▶ **GOAL OF THE EXERCISE**: Reproduce the records below verbatim, beginning with the line that contains "Locate an element on the screen." and continuing through the line that contains "Paloma (648, 102)", with both of those lines included.

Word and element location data
******************************

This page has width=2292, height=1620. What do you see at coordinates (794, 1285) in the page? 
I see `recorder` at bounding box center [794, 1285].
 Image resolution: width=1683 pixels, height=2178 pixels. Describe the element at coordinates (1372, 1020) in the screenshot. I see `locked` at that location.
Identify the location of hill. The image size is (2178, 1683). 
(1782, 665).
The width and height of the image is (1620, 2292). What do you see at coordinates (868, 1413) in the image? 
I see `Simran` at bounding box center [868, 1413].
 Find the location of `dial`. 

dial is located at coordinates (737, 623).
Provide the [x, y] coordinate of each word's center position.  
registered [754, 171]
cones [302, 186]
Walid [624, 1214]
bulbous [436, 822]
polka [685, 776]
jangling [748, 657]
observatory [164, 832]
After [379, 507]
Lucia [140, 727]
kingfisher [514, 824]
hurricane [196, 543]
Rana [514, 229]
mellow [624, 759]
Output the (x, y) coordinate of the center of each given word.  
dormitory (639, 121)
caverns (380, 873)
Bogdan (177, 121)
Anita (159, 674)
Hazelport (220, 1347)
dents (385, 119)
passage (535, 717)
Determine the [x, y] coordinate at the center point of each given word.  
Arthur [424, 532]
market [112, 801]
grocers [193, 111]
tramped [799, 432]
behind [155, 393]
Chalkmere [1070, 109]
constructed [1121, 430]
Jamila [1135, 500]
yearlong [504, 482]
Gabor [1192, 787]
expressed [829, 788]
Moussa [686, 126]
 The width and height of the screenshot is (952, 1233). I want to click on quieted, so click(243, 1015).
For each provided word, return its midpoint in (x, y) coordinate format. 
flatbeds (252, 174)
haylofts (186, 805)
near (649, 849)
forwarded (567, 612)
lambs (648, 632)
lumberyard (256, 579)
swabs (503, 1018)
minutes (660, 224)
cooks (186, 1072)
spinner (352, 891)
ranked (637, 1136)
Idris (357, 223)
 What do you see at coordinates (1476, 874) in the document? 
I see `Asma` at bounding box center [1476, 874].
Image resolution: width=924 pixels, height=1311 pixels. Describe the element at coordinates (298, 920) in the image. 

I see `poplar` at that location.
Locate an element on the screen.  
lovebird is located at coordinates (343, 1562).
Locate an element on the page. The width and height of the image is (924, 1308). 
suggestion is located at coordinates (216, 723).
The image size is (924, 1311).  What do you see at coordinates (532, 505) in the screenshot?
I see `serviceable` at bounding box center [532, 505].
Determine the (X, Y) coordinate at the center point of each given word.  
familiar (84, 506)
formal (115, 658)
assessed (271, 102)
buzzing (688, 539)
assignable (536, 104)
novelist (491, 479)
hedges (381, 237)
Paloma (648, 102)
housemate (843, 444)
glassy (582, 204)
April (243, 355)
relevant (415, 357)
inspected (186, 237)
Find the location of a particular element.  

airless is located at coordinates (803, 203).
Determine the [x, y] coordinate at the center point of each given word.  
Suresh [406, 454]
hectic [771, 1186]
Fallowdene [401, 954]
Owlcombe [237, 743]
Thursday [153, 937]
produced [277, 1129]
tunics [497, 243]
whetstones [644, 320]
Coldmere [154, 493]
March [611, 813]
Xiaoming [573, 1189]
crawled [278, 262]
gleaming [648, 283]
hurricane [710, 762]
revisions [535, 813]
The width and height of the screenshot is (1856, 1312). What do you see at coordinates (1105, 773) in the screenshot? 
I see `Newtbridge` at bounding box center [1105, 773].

******************************

▶ **COMPLETED EXERCISE**:
Locate an element on the screen.  
lovebird is located at coordinates (343, 1562).
Locate an element on the page. The width and height of the image is (924, 1308). 
suggestion is located at coordinates (216, 723).
The image size is (924, 1311).  What do you see at coordinates (532, 505) in the screenshot?
I see `serviceable` at bounding box center [532, 505].
Determine the (X, Y) coordinate at the center point of each given word.  
familiar (84, 506)
formal (115, 658)
assessed (271, 102)
buzzing (688, 539)
assignable (536, 104)
novelist (491, 479)
hedges (381, 237)
Paloma (648, 102)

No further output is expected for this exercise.